▶ _TASK DESCRIPTION_:
Write the records out exactly as shown. No pictures.

▶ _RECORD EXCERPTS_:
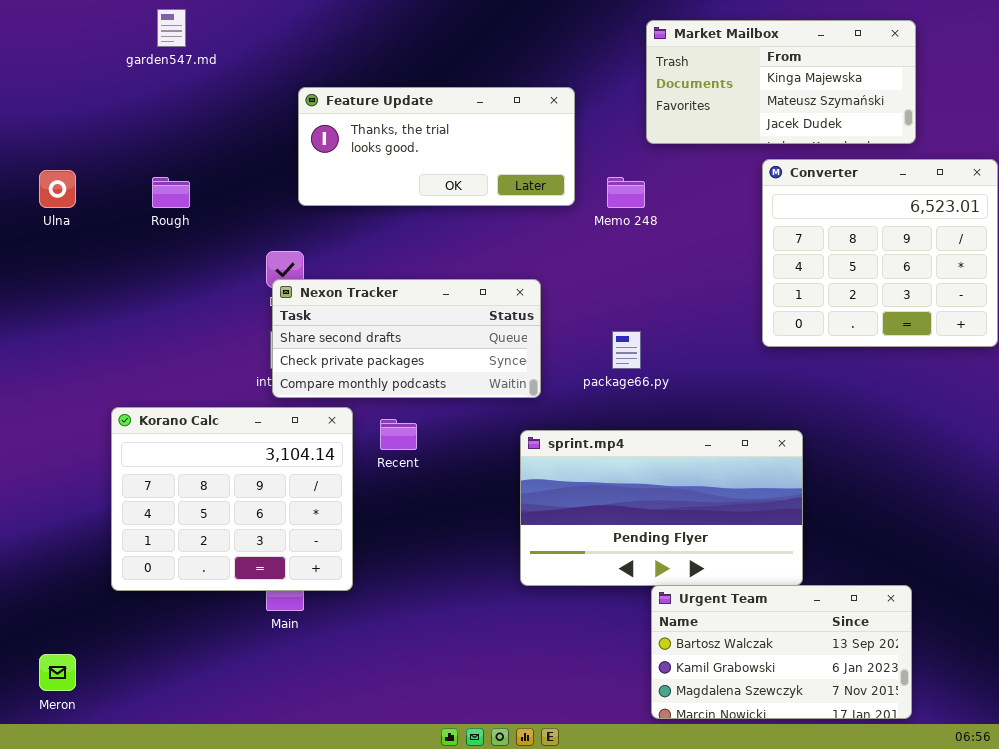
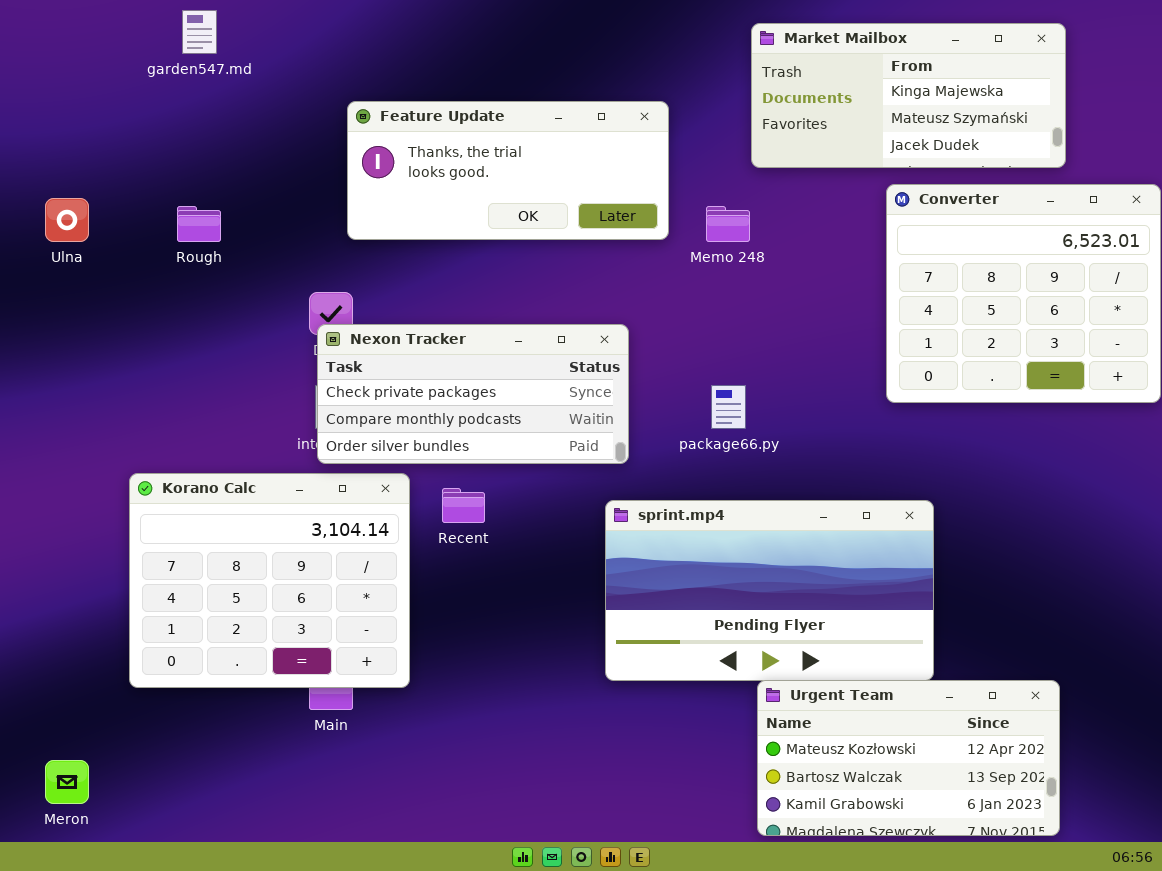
Nexon Tracker: [272,279,541,398] -> [317,324,629,464], scrolled down 1 row
Urgent Team: [651,585,912,719] -> [757,680,1060,836], scrolled up 1 row

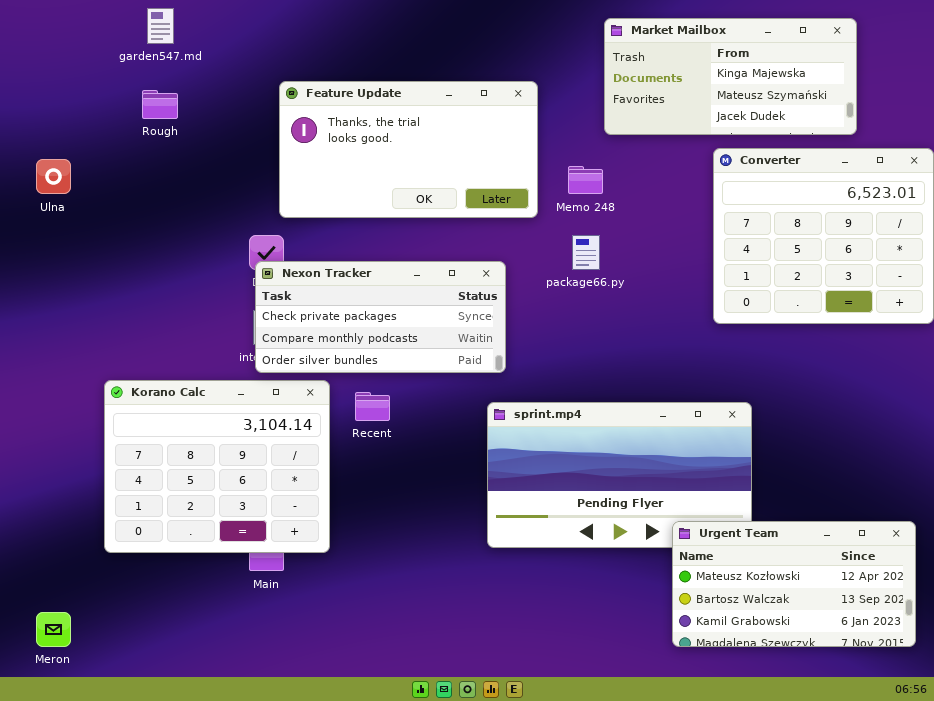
Feature Update: [347,101,669,240] -> [279,81,538,218], resized
Rough: [177,206,221,242] -> [142,90,178,119], moved
package66.py: [711,385,746,429] -> [572,235,600,270], moved
Urgent Team: [757,680,1060,836] -> [672,521,916,647], moved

▶ _YOUR SOLUTION_:
Nexon Tracker: [272,279,541,398] -> [317,324,629,464], scrolled down 1 row
Urgent Team: [651,585,912,719] -> [757,680,1060,836], scrolled up 1 row

Feature Update: [347,101,669,240] -> [279,81,538,218], resized
Rough: [177,206,221,242] -> [142,90,178,119], moved
package66.py: [711,385,746,429] -> [572,235,600,270], moved
Urgent Team: [757,680,1060,836] -> [672,521,916,647], moved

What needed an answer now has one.